▸ Records for this task:
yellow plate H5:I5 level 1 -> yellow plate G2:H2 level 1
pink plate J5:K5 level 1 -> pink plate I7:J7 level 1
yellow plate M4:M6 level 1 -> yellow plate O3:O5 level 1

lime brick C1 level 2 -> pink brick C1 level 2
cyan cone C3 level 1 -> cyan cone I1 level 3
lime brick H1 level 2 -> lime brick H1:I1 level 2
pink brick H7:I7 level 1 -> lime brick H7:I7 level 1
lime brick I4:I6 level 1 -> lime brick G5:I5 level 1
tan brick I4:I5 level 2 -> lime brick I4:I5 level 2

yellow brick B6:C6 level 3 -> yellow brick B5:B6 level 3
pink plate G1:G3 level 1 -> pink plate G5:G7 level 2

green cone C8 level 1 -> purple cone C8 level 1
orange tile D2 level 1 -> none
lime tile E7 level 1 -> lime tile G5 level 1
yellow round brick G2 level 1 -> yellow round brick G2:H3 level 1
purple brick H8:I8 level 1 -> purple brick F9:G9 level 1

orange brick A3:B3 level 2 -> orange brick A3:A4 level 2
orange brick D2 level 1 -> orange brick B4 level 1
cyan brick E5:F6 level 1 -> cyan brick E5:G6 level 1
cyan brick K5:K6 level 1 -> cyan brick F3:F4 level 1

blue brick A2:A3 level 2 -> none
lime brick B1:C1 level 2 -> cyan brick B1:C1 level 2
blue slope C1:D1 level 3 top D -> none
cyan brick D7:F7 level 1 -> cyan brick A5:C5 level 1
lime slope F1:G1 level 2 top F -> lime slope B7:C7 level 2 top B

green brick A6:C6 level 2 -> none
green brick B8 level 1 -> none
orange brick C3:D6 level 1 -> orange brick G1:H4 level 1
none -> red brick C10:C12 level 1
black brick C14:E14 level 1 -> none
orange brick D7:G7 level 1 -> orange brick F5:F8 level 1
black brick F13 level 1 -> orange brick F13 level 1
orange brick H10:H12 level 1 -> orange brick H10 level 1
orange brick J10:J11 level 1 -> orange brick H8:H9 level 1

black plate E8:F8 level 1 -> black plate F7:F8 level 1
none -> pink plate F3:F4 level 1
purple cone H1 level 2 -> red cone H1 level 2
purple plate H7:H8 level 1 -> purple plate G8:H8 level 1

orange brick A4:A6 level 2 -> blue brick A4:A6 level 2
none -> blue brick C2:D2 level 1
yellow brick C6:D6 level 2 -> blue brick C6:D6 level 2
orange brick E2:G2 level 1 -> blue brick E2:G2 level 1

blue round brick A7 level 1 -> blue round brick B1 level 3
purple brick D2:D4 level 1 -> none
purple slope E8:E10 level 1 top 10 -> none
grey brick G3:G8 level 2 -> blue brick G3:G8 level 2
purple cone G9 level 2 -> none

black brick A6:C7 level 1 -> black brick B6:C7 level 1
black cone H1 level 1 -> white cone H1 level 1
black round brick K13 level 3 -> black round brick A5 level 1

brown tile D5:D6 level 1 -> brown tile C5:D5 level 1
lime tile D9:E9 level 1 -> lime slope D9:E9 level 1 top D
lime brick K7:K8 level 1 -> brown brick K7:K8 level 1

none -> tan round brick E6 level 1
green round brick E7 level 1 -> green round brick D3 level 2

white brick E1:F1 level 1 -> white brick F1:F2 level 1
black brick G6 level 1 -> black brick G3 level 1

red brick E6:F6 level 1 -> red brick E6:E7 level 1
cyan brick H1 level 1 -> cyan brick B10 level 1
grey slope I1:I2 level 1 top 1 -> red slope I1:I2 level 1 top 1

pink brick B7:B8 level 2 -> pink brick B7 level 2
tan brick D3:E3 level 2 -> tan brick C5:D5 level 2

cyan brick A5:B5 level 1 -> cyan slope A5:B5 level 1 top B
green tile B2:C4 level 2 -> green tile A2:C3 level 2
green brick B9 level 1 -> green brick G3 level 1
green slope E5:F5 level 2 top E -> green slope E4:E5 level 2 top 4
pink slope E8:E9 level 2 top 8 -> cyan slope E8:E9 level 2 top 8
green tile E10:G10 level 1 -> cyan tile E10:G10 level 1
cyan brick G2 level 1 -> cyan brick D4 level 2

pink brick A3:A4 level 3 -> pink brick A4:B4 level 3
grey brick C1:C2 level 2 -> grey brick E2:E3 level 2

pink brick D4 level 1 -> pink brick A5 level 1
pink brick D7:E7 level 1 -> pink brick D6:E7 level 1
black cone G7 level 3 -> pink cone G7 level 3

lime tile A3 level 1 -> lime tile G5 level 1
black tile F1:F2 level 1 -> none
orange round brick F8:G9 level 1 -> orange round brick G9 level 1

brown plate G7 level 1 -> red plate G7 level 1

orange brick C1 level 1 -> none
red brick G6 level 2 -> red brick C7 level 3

▸ Action item: From the records above, transcribe without alteration every line from the one with "green brick B8 level 1 -> none" to the one with "orange brick H10:H12", inclusive.

▸ Written solution:
green brick B8 level 1 -> none
orange brick C3:D6 level 1 -> orange brick G1:H4 level 1
none -> red brick C10:C12 level 1
black brick C14:E14 level 1 -> none
orange brick D7:G7 level 1 -> orange brick F5:F8 level 1
black brick F13 level 1 -> orange brick F13 level 1
orange brick H10:H12 level 1 -> orange brick H10 level 1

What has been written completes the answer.